● **What the task asks**
A faithful transcription of all the data, images excluded, is the required answer.

● **Exercise data**
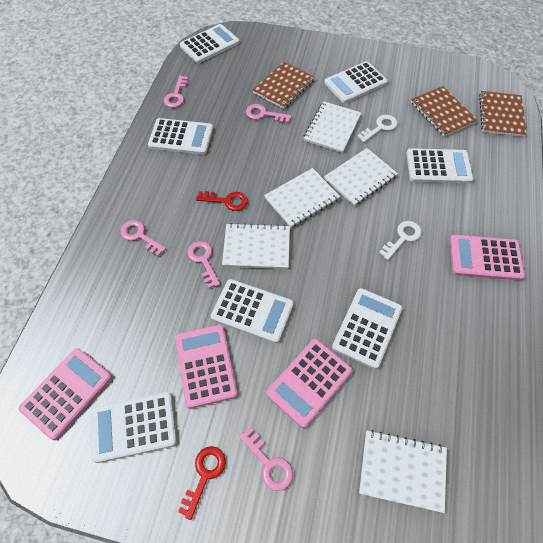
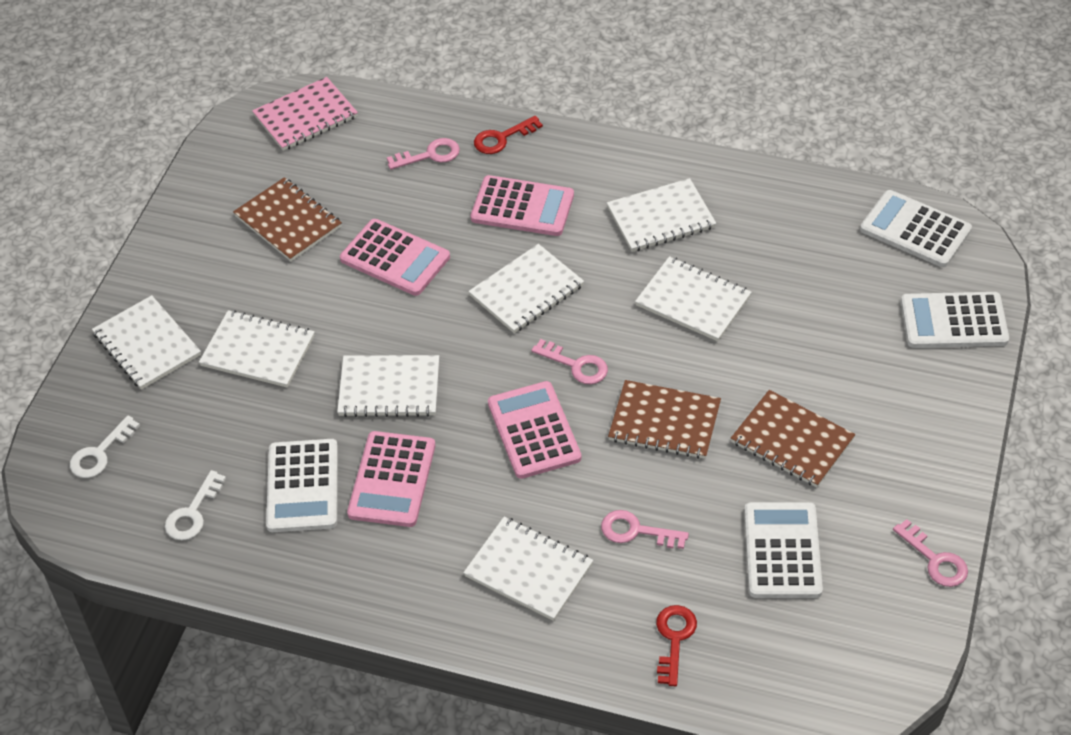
pink key: 5 -> 4
pink notebook: 0 -> 1
white calculator: 7 -> 4
white notebook: 5 -> 7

● **Answer section**
pink key: 5 -> 4
pink notebook: 0 -> 1
white calculator: 7 -> 4
white notebook: 5 -> 7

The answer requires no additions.